TASK MATERIAL section start
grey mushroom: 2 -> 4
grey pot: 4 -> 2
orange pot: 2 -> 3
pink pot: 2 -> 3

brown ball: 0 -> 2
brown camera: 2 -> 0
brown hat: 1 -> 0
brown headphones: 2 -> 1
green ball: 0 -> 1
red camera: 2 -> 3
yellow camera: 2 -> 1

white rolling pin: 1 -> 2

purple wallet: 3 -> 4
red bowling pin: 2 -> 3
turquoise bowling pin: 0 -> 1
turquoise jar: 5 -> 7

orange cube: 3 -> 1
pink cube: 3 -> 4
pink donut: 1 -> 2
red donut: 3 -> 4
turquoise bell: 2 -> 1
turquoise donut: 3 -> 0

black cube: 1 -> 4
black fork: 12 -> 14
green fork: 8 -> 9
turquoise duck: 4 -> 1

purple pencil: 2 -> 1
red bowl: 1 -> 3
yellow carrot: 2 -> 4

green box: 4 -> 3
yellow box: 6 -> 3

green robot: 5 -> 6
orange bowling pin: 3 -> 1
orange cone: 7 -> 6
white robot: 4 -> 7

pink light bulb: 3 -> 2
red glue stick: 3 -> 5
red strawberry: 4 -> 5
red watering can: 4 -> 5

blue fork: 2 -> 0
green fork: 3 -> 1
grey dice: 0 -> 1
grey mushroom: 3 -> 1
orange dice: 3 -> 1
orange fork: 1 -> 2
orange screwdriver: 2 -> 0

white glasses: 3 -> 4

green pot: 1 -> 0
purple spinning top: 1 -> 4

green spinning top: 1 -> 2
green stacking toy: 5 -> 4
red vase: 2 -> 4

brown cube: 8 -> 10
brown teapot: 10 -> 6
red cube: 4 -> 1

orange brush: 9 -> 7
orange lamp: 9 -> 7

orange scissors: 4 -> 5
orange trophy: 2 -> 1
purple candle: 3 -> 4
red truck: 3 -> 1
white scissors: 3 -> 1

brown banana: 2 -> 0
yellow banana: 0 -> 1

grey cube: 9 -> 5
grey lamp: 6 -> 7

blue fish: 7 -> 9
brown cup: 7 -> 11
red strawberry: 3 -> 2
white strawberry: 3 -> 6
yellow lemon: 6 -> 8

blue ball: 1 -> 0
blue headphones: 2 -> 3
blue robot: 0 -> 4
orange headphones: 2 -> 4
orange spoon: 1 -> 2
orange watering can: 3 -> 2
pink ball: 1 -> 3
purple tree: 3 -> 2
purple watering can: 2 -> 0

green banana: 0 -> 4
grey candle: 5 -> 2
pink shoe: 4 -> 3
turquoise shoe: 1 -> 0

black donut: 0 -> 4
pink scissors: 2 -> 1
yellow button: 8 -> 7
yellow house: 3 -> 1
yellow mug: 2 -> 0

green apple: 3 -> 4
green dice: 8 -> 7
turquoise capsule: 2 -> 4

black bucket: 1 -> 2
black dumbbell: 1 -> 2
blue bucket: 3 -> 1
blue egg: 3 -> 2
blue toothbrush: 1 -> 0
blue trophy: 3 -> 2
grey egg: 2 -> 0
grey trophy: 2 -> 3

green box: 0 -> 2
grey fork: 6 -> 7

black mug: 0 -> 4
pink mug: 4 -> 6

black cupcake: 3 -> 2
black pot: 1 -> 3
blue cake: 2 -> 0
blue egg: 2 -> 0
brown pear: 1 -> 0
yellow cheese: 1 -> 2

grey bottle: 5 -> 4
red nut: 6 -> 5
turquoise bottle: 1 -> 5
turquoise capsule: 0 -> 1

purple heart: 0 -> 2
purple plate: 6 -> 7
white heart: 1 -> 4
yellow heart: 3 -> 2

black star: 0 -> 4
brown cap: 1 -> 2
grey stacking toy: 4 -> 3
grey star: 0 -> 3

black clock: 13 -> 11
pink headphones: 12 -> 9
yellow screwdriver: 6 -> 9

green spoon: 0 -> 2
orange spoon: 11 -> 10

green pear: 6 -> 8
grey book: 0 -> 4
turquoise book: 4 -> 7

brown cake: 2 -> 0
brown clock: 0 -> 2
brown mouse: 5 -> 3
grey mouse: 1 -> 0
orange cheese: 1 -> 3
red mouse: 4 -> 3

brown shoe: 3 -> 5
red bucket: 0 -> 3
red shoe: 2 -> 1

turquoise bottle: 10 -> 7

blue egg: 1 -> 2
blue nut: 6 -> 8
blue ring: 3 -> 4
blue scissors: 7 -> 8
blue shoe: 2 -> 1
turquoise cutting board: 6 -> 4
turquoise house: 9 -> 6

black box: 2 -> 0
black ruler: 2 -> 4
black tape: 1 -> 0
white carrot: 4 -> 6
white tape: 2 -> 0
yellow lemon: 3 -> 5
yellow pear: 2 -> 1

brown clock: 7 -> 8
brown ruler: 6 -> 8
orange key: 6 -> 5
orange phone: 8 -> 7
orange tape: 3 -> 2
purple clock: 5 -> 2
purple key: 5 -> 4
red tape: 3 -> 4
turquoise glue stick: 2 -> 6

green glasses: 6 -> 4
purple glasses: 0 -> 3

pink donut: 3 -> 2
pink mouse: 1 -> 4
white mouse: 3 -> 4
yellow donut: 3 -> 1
TASK MATERIAL section end
### EXERCISE GOAL
Work out how many lines in the records include "spinning". Only the number should be given.

### EXPECTED ANSWER
2